### What to do
Below are entries; copy exactly the lines from the one with "(614, 269) = (693, 362): none" through the one with "(783, 286) = (847, 444): none -> pink bottle", both included, and leave out the rest.

### Exercise material
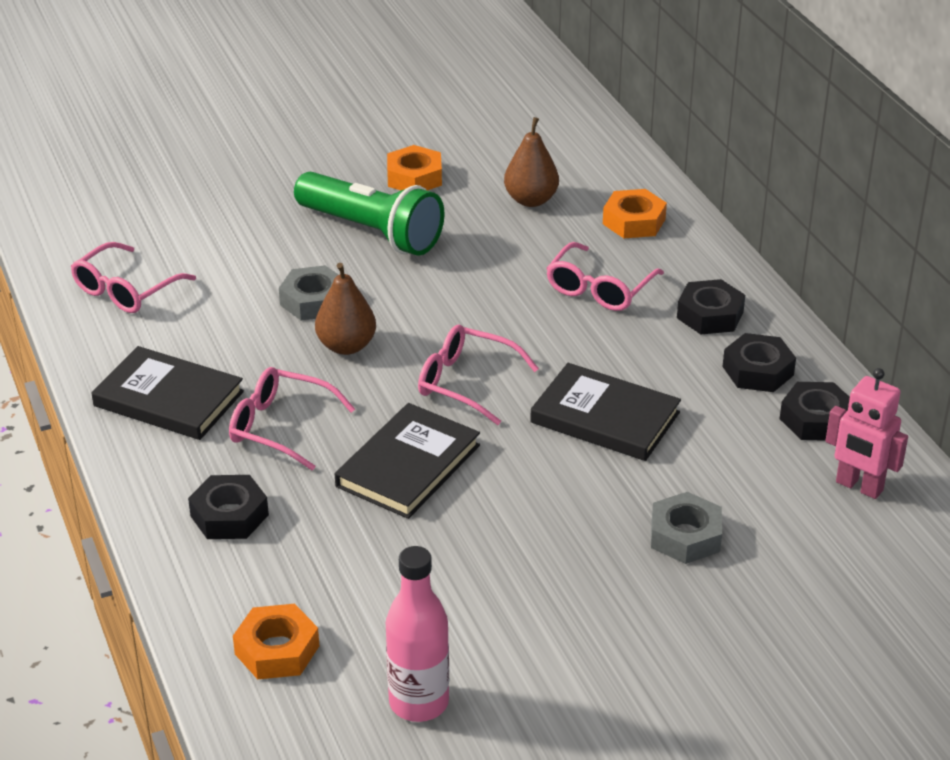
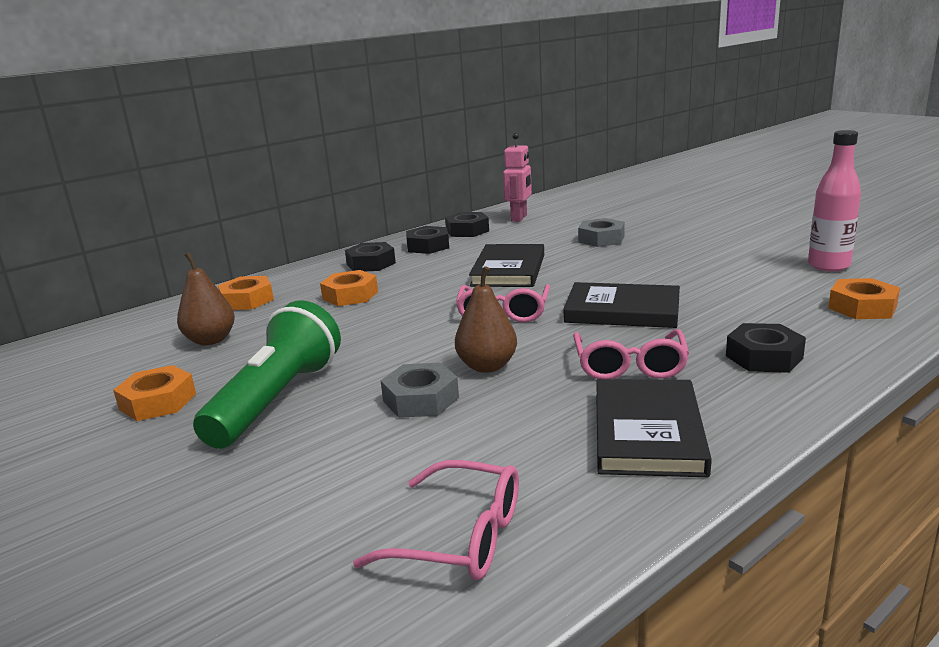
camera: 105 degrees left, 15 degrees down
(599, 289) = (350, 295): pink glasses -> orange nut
...
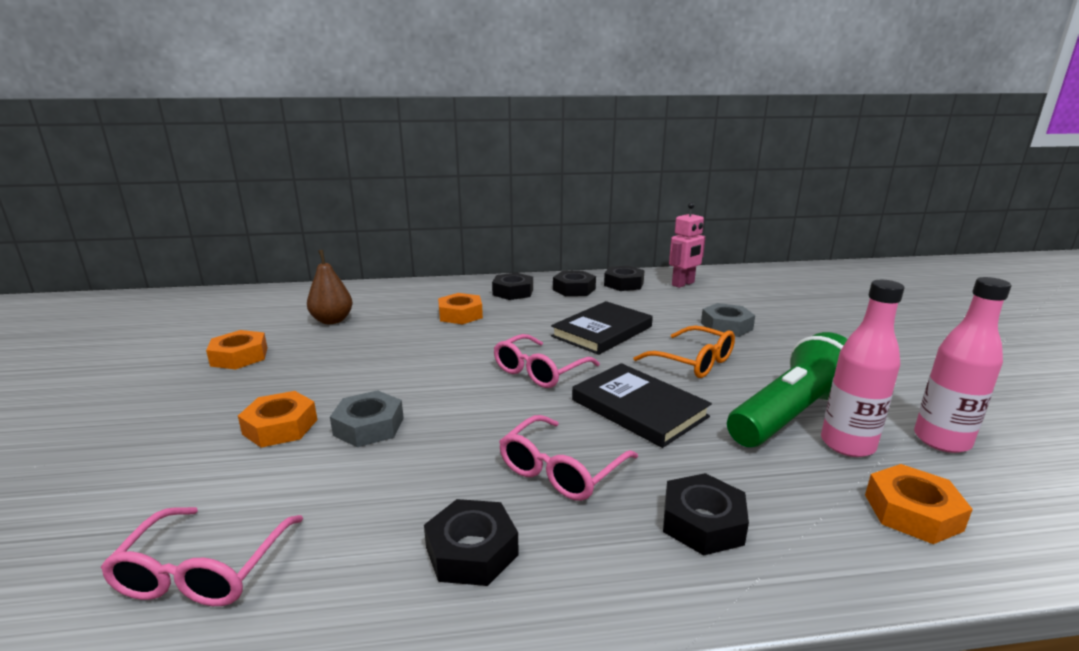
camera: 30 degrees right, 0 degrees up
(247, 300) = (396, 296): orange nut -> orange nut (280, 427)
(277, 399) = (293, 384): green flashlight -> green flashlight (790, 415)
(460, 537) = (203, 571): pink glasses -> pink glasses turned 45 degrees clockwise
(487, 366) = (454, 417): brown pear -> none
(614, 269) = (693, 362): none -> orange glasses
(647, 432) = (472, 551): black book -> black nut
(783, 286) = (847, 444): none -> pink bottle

### Response to this task
(614, 269) = (693, 362): none -> orange glasses
(647, 432) = (472, 551): black book -> black nut
(783, 286) = (847, 444): none -> pink bottle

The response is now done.